**Your task:**
Restrict the output to the lines below starting at the one that contains "op=relocated; was=regalo (morado);" and ending at the one that contains "op=colour; was=cactus (naranja);", and restate them word for word, both ends included.

Source data
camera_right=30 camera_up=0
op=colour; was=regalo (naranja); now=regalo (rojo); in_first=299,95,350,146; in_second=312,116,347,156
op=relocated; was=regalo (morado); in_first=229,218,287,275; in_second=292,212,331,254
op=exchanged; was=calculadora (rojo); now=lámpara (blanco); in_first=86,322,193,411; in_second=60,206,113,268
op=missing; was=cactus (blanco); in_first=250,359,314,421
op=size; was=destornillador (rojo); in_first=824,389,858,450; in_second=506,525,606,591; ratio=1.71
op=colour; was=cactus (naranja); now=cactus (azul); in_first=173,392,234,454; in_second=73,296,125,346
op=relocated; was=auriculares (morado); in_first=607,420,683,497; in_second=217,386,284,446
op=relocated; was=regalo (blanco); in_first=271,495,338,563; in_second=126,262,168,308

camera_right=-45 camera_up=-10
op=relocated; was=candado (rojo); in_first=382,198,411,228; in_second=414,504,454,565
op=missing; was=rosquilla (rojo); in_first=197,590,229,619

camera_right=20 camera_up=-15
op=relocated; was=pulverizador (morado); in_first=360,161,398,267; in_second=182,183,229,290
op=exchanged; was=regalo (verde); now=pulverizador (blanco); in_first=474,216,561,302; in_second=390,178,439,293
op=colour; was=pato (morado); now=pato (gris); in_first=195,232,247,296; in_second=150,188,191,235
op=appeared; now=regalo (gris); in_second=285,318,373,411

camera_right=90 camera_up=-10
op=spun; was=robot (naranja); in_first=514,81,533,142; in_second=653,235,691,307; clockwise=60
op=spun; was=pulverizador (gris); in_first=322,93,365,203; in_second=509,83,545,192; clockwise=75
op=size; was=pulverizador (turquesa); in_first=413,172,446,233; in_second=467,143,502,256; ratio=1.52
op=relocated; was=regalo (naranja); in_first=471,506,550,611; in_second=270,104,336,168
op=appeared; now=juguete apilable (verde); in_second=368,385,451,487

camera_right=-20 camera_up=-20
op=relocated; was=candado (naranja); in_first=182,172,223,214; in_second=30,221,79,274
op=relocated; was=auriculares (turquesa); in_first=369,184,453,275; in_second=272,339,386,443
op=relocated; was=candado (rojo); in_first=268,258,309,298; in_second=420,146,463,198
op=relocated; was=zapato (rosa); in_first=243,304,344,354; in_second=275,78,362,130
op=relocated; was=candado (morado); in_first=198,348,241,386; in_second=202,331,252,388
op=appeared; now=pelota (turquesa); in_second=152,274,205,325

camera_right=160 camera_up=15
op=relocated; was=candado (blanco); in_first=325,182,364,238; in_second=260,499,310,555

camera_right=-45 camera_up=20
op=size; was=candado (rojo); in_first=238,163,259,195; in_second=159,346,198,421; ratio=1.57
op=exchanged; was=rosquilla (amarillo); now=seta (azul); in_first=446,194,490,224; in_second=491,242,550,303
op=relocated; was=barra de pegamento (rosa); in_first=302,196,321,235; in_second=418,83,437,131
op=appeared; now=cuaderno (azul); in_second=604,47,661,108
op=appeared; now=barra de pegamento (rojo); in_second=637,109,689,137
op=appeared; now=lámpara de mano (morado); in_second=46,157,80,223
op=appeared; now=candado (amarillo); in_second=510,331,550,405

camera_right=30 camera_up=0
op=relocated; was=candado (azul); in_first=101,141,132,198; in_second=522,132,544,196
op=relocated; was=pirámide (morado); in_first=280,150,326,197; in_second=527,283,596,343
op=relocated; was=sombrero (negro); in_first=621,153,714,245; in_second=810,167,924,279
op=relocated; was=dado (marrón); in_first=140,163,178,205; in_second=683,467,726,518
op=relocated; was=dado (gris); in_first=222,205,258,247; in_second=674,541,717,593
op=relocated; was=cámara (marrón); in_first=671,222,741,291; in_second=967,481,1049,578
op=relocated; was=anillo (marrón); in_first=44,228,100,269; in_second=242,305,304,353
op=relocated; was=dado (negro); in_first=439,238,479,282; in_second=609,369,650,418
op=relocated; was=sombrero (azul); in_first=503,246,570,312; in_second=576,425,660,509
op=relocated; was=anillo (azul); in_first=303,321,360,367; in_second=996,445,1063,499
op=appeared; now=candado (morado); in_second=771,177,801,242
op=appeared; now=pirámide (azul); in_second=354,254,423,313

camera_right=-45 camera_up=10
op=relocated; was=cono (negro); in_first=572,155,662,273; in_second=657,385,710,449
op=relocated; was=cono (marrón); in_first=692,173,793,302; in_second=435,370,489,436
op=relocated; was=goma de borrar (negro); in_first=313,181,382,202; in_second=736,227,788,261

**Response area:**
op=relocated; was=regalo (morado); in_first=229,218,287,275; in_second=292,212,331,254
op=exchanged; was=calculadora (rojo); now=lámpara (blanco); in_first=86,322,193,411; in_second=60,206,113,268
op=missing; was=cactus (blanco); in_first=250,359,314,421
op=size; was=destornillador (rojo); in_first=824,389,858,450; in_second=506,525,606,591; ratio=1.71
op=colour; was=cactus (naranja); now=cactus (azul); in_first=173,392,234,454; in_second=73,296,125,346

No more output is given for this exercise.